- [Work item]: Please copy every record below exactly, leaving out the pictures.

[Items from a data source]
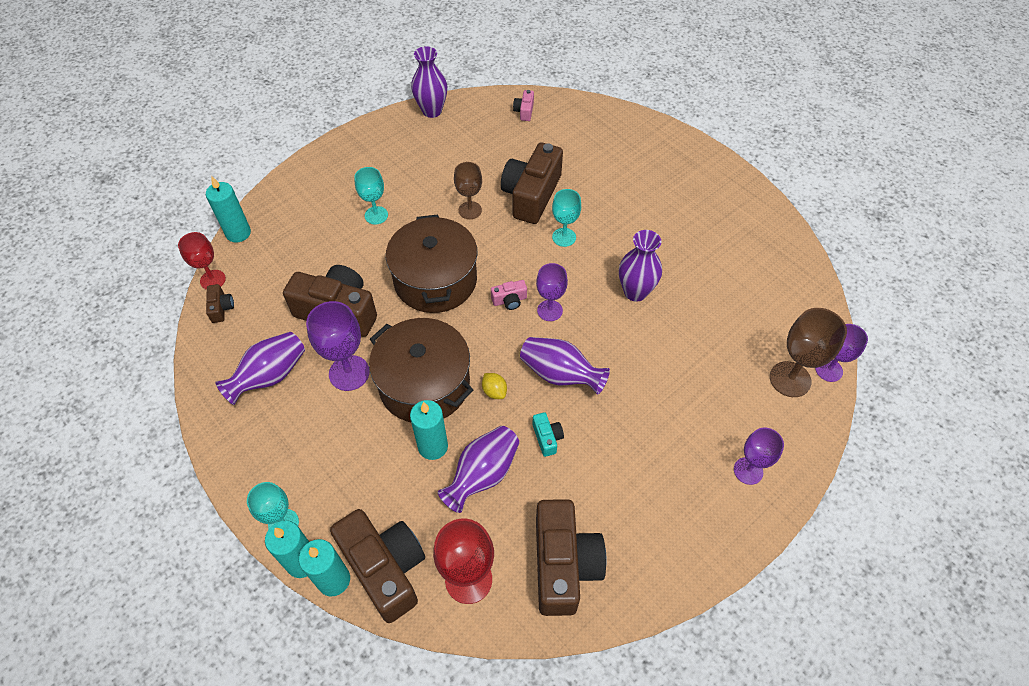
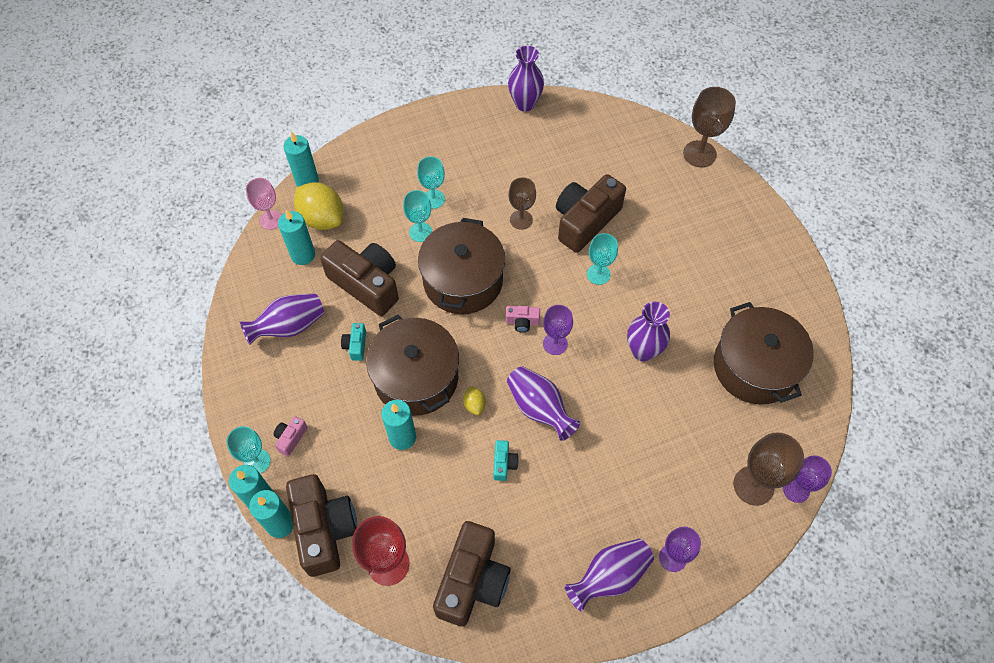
camera: 20 degrees right, 5 degrees up
red goblet [178,232,226,290] -> pink goblet [246,178,281,230]
brown camera [206,284,234,323] -> none
purple goblet [306,301,370,391] -> turquoise camera [341,323,366,361]
purple vase [438,426,519,513] -> purple vase moved to [565,539,654,611]
pink camera [513,90,534,121] -> pink camera moved to [274,416,308,456]
none -> turquoise candle [278,209,315,265]
none -> yellow lemon [294,182,343,230]
none -> turquoise goblet [403,190,432,242]
none -> brown goblet [683,87,736,167]
none -> brown pot [714,302,814,404]

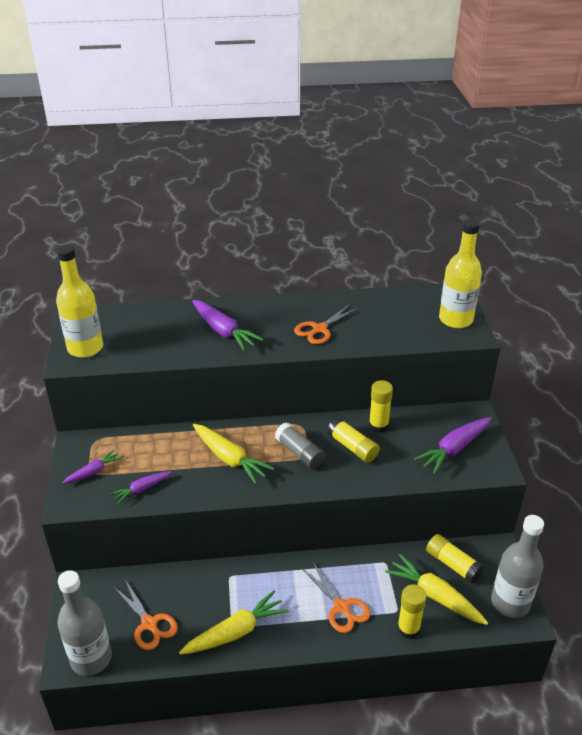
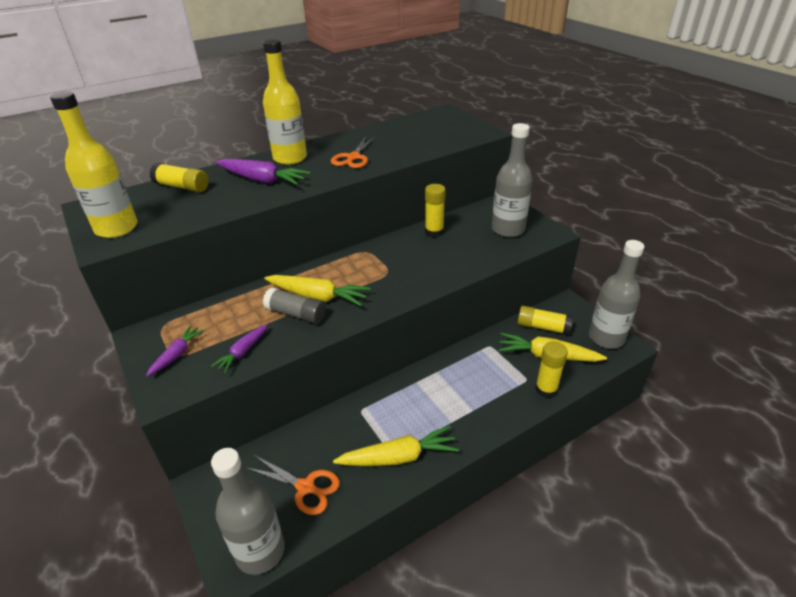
camera: 25 degrees left, 0 degrees up
yellow carrot [179,590,289,655] -> yellow carrot turned 45 degrees clockwise [333,425,459,466]
grey glue stick [275,422,325,469] -> grey glue stick moved to [263,287,326,324]
orange scissors [303,563,370,633] -> none
yellow glue stick [327,418,380,463] -> yellow glue stick moved to [149,163,209,192]
purple carrot [414,417,492,474] -> grey bottle [492,123,533,237]
yellow bottle [439,219,482,328] -> yellow bottle moved to [263,39,307,165]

- [Answer to this task]:
camera: 20 degrees right, 5 degrees up
red goblet [178,232,226,290] -> pink goblet [246,178,281,230]
brown camera [206,284,234,323] -> none
purple goblet [306,301,370,391] -> turquoise camera [341,323,366,361]
purple vase [438,426,519,513] -> purple vase moved to [565,539,654,611]
pink camera [513,90,534,121] -> pink camera moved to [274,416,308,456]
none -> turquoise candle [278,209,315,265]
none -> yellow lemon [294,182,343,230]
none -> turquoise goblet [403,190,432,242]
none -> brown goblet [683,87,736,167]
none -> brown pot [714,302,814,404]

camera: 25 degrees left, 0 degrees up
yellow carrot [179,590,289,655] -> yellow carrot turned 45 degrees clockwise [333,425,459,466]
grey glue stick [275,422,325,469] -> grey glue stick moved to [263,287,326,324]
orange scissors [303,563,370,633] -> none
yellow glue stick [327,418,380,463] -> yellow glue stick moved to [149,163,209,192]
purple carrot [414,417,492,474] -> grey bottle [492,123,533,237]
yellow bottle [439,219,482,328] -> yellow bottle moved to [263,39,307,165]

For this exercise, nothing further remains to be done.